- [How to complete this task]
Which lines below contain "none"? Pull them out.

- [Data provided]
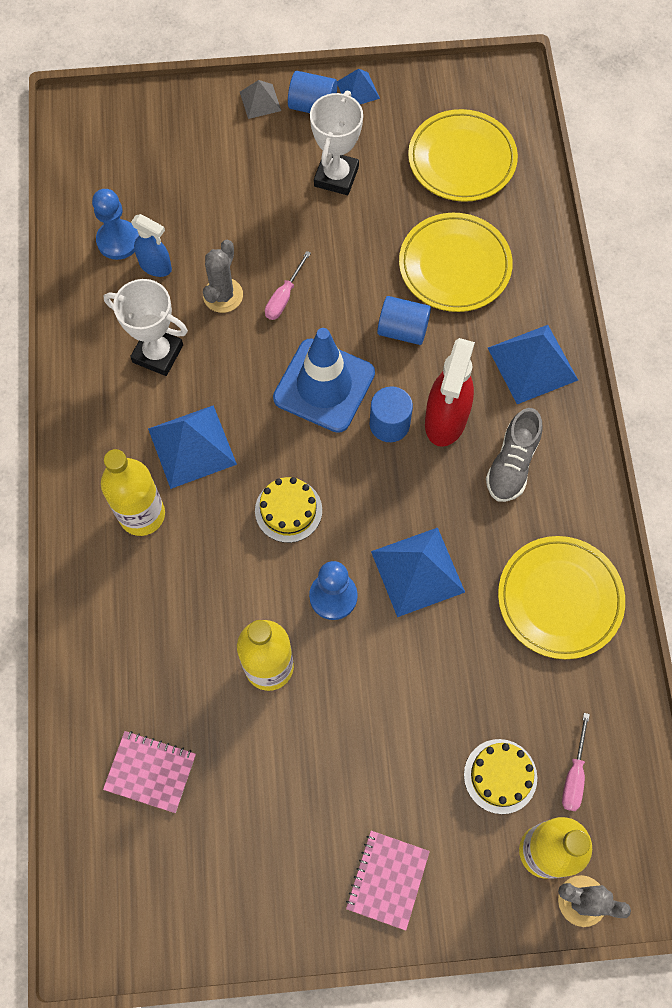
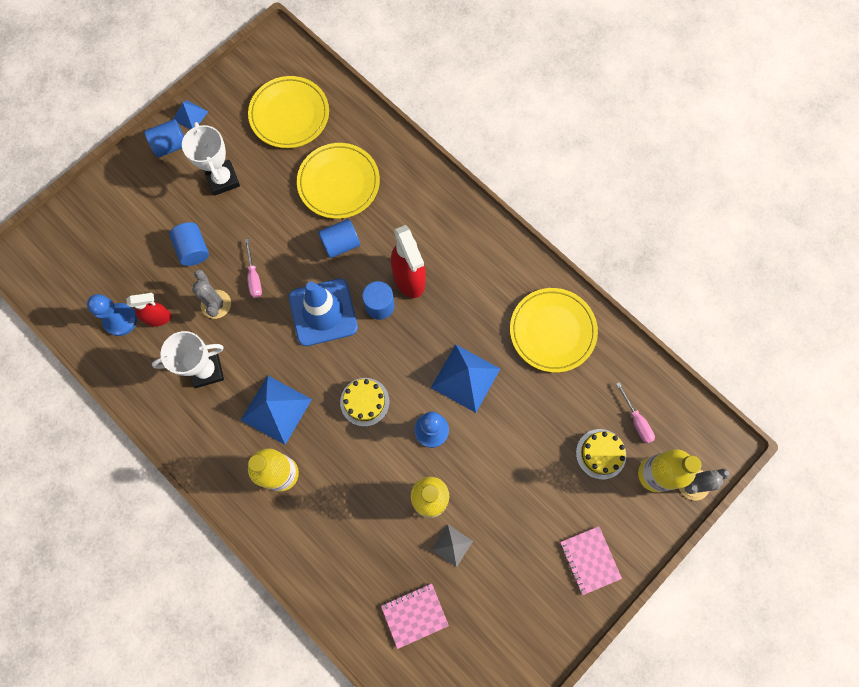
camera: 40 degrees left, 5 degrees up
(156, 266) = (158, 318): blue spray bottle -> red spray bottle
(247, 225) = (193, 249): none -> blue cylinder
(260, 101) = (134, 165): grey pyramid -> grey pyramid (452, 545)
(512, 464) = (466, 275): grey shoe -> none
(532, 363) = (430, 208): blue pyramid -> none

...

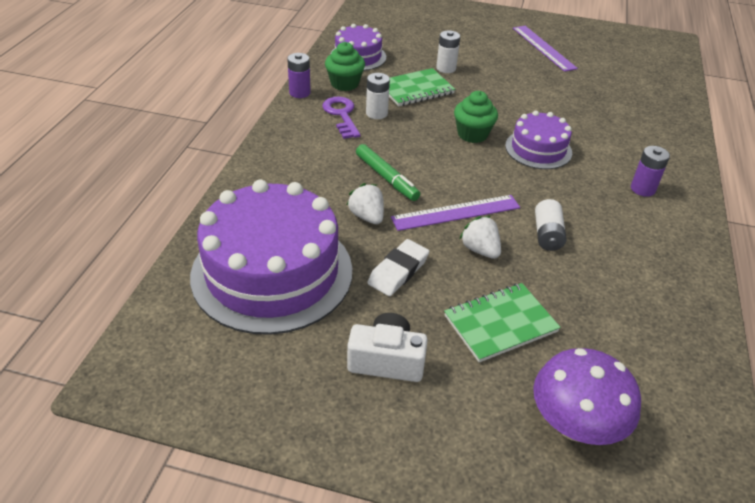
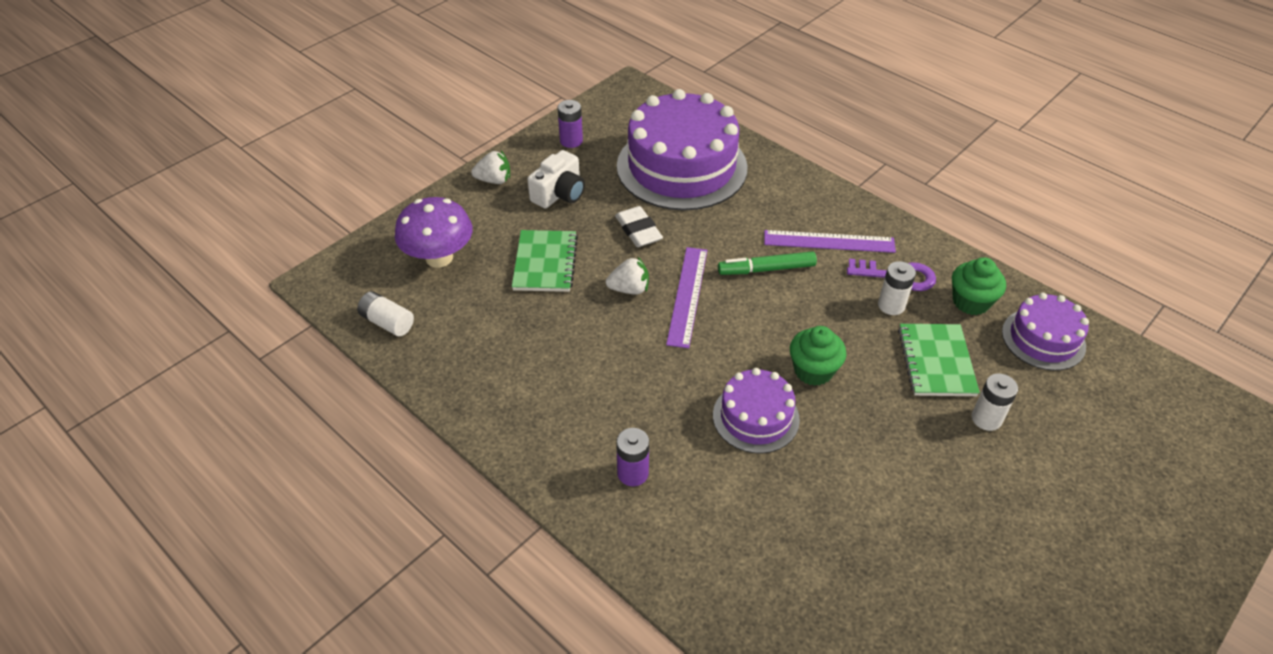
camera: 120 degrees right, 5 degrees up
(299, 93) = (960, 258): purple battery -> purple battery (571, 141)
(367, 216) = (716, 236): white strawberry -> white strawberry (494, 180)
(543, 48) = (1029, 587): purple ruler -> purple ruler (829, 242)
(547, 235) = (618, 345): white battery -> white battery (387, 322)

---

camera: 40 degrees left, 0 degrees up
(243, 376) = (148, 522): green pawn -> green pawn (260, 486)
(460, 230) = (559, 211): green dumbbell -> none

- [Reply]
(247, 225) = (193, 249): none -> blue cylinder
(512, 464) = (466, 275): grey shoe -> none
(532, 363) = (430, 208): blue pyramid -> none
(460, 230) = (559, 211): green dumbbell -> none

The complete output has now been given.